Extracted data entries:
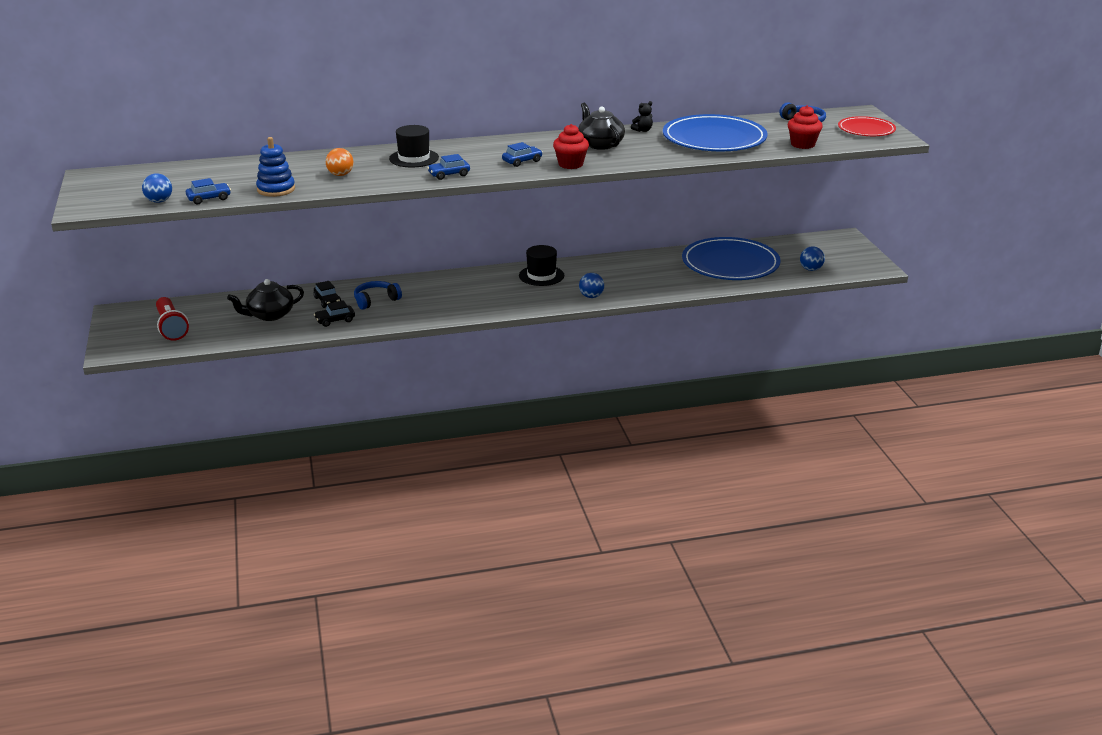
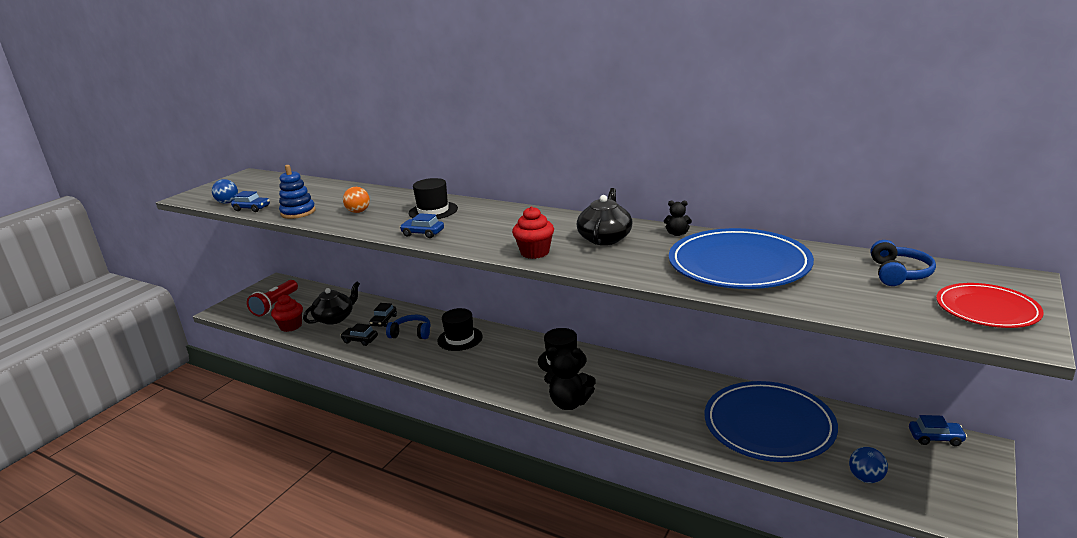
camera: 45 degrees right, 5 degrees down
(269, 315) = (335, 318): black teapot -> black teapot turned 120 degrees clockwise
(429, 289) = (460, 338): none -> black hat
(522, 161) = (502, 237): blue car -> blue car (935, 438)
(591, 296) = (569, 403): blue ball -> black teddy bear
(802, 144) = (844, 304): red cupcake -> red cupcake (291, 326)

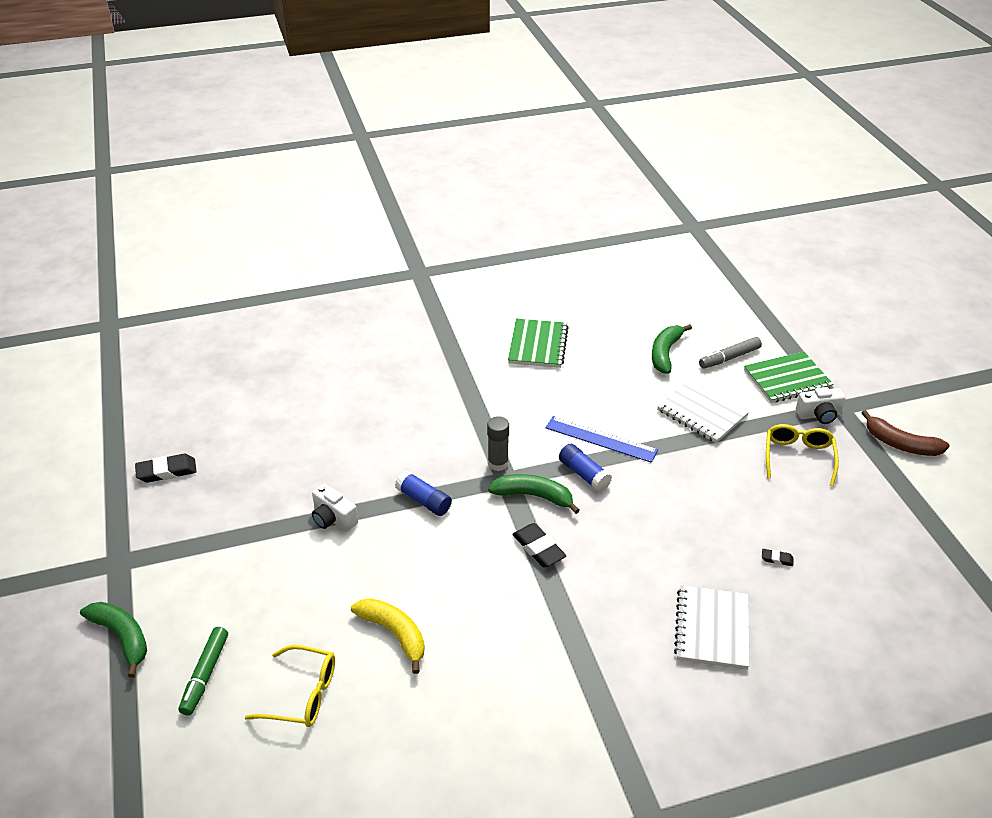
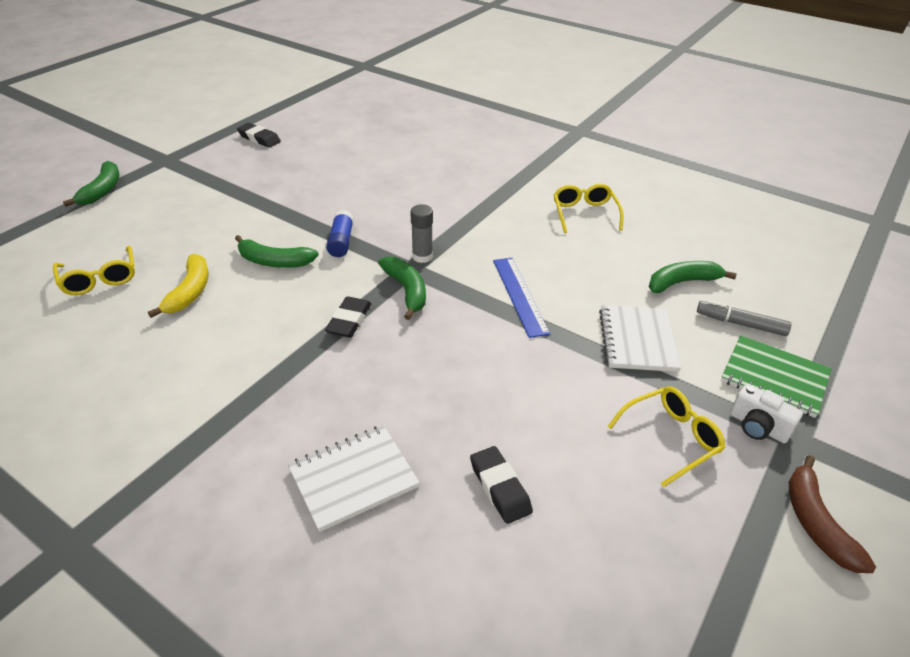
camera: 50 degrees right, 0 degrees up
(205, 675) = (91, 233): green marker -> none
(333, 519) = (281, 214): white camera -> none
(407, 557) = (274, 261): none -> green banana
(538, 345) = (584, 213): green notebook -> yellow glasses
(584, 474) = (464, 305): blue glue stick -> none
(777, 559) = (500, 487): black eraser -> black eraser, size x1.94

Work required:
Each line from the one with "(538, 345) = (584, 213): green" through the end of the entries above is to be returned word for word. Nothing else belongs in the answer.

Solution for this exercise:
(538, 345) = (584, 213): green notebook -> yellow glasses
(584, 474) = (464, 305): blue glue stick -> none
(777, 559) = (500, 487): black eraser -> black eraser, size x1.94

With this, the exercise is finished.